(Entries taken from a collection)
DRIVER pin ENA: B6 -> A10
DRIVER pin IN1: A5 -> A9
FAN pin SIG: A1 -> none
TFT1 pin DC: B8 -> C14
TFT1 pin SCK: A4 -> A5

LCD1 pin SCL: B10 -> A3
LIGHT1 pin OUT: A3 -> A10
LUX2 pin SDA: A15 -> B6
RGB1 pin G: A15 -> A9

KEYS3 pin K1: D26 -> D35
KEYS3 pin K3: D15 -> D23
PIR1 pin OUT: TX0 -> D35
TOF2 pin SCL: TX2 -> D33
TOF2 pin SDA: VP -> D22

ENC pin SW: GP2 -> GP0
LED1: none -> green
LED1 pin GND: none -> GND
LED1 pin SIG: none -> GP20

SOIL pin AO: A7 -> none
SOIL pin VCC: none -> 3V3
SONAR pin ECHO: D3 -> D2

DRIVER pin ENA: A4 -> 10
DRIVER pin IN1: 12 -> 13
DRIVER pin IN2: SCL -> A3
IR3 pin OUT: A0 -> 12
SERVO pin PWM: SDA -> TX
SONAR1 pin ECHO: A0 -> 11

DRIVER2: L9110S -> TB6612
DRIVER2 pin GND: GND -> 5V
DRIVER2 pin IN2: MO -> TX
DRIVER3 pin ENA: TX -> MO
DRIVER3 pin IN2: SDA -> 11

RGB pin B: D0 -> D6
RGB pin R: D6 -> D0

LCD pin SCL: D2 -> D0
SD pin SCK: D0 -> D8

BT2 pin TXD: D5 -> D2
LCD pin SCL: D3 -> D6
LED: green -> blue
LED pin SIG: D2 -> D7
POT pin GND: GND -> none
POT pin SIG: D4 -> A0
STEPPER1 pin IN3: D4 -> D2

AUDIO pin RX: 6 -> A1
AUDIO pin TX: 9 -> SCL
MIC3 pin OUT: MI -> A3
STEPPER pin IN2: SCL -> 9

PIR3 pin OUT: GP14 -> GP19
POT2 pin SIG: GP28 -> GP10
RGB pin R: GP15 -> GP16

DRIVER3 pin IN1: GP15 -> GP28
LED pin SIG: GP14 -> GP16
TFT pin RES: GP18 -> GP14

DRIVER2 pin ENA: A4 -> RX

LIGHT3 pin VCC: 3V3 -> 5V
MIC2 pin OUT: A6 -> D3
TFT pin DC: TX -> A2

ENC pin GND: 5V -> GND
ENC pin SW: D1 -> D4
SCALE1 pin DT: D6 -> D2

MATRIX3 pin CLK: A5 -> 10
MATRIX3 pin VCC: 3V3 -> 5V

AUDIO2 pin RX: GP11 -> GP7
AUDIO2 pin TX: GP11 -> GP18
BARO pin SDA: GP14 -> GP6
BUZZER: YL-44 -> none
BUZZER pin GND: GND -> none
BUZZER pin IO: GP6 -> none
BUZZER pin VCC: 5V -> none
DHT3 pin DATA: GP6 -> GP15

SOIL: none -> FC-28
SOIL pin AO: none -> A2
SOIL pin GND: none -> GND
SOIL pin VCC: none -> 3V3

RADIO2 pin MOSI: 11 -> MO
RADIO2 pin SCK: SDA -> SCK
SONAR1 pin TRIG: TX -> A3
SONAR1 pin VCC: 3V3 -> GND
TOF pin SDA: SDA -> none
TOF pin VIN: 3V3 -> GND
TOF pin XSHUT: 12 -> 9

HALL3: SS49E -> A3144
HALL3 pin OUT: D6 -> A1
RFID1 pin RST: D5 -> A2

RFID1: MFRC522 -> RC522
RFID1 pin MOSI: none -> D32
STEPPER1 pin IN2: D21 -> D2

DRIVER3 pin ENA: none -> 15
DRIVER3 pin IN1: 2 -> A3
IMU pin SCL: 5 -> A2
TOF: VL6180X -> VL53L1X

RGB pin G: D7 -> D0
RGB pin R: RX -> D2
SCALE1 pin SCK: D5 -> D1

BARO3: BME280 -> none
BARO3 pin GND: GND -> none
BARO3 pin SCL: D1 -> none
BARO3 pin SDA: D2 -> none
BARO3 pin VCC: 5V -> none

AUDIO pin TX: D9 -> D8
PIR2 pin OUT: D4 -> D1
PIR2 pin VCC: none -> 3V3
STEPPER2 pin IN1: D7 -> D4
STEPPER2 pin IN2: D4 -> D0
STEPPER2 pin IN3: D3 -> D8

What the task requires. Scan the data above; copy every line where "SOIL" appears.

Solution.
SOIL pin AO: A7 -> none
SOIL pin VCC: none -> 3V3
SOIL: none -> FC-28
SOIL pin AO: none -> A2
SOIL pin GND: none -> GND
SOIL pin VCC: none -> 3V3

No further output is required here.